§ **DESCRIPTION OF THE TASK**: Return, from the material below, each line in which the word "round" is present.
#####
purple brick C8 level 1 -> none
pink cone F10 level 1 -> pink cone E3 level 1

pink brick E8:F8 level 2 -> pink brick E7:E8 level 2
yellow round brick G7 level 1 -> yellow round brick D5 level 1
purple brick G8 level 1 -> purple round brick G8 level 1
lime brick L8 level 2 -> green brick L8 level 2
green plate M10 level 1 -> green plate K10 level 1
#####
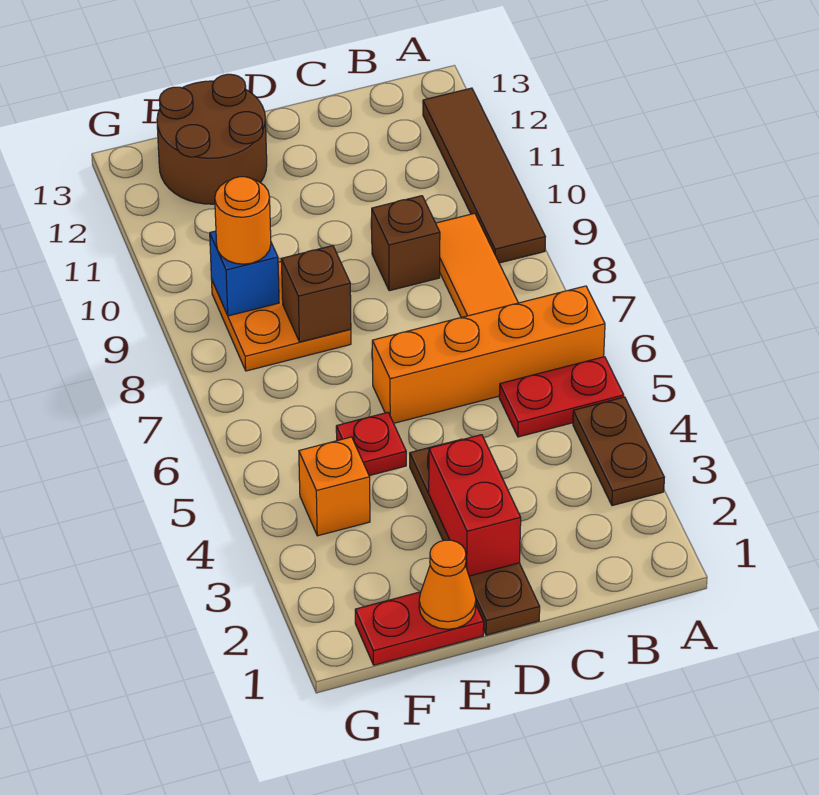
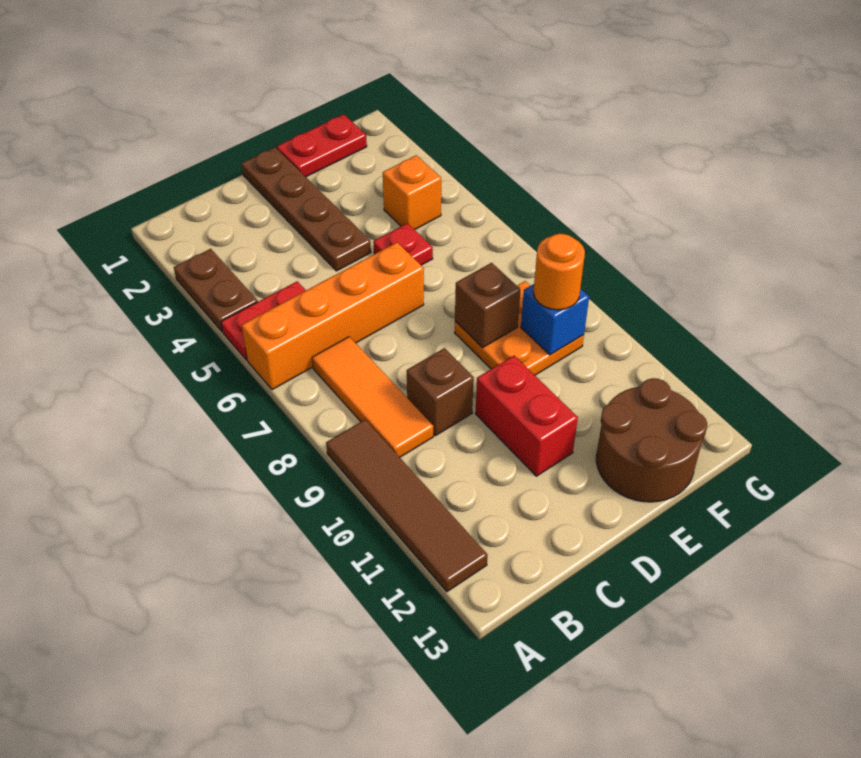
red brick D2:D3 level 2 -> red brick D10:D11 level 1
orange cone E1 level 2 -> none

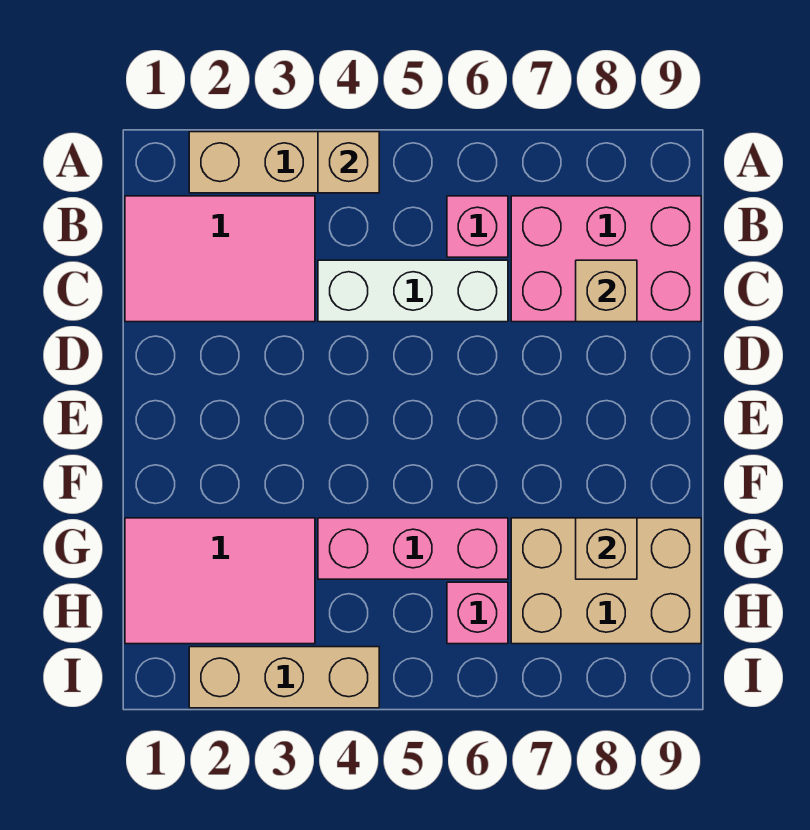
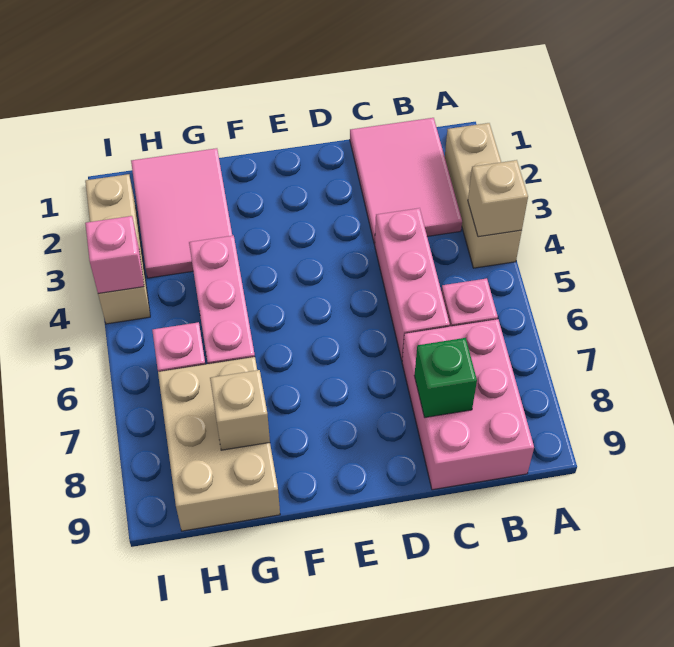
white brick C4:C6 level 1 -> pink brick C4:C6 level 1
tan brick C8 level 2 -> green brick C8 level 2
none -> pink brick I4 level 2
#####
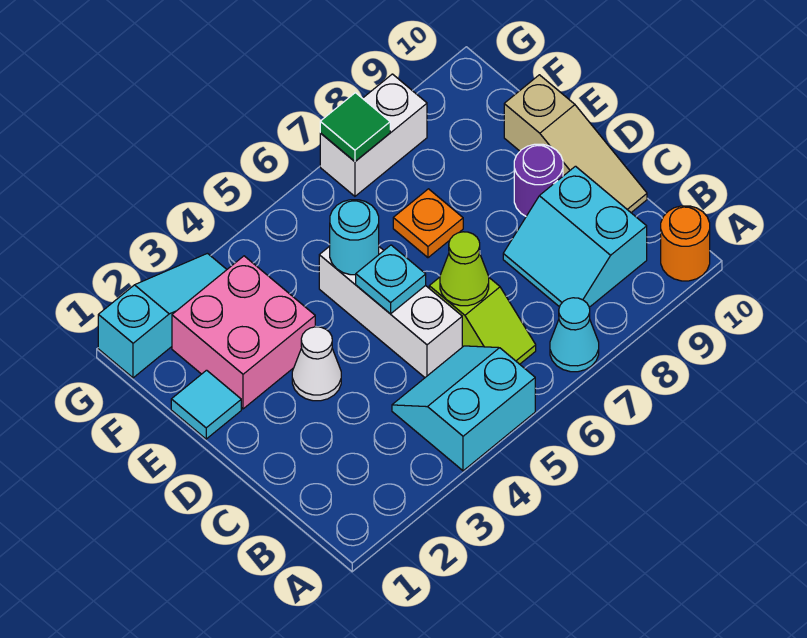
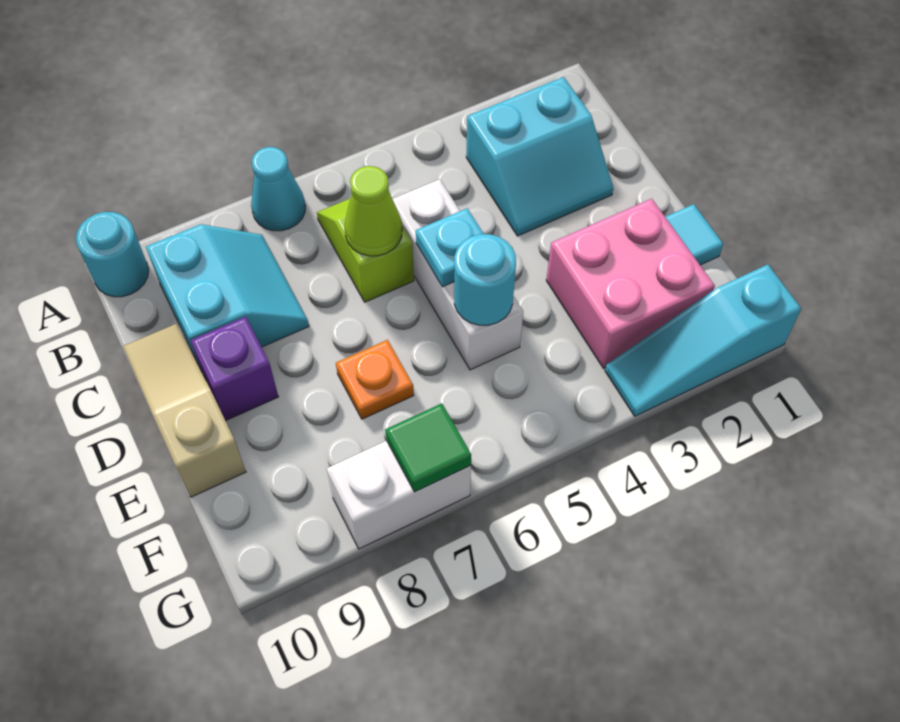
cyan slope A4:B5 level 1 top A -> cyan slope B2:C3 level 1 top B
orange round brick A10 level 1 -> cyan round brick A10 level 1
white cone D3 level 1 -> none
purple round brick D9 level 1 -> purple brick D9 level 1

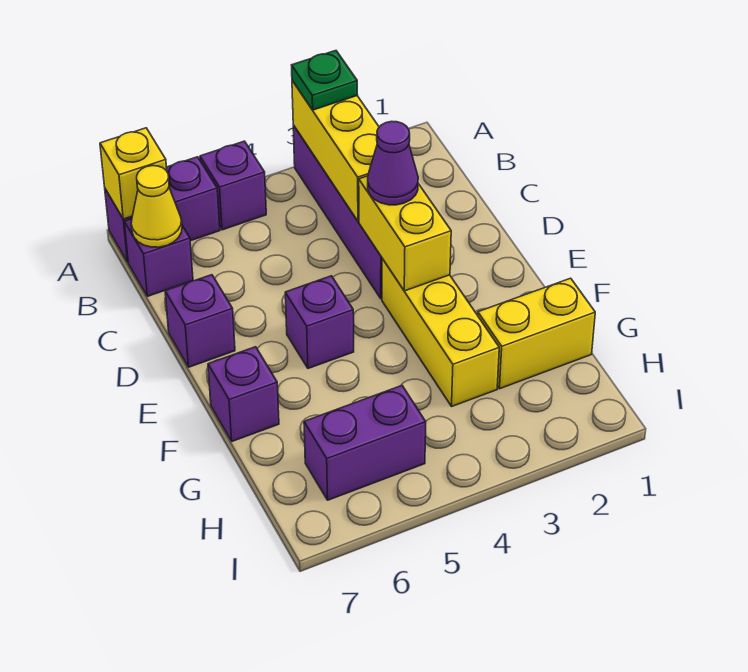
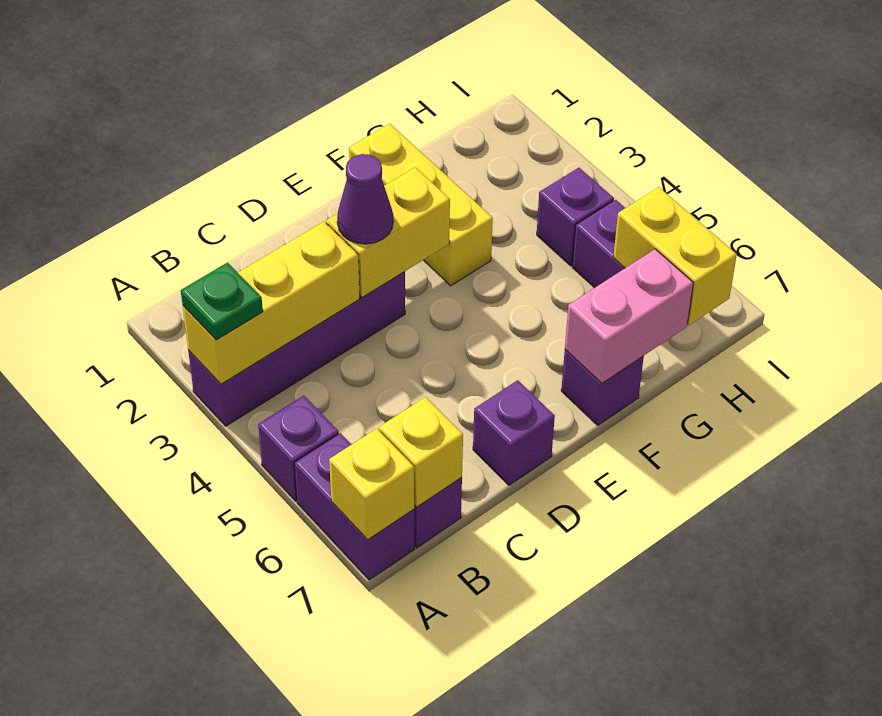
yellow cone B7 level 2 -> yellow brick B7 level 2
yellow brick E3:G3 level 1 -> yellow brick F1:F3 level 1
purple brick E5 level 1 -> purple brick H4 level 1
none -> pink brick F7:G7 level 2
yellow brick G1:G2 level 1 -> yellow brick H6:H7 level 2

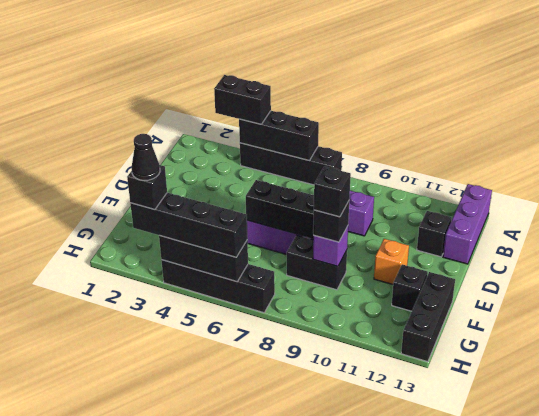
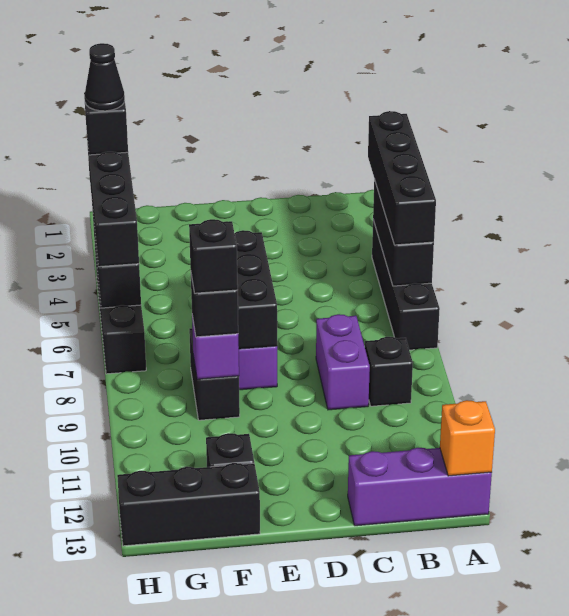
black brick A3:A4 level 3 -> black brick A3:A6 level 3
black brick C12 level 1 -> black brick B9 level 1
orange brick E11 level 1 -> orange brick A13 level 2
#####
§ **RESPONSE BELOW**:
yellow round brick G7 level 1 -> yellow round brick D5 level 1
purple brick G8 level 1 -> purple round brick G8 level 1
orange round brick A10 level 1 -> cyan round brick A10 level 1
purple round brick D9 level 1 -> purple brick D9 level 1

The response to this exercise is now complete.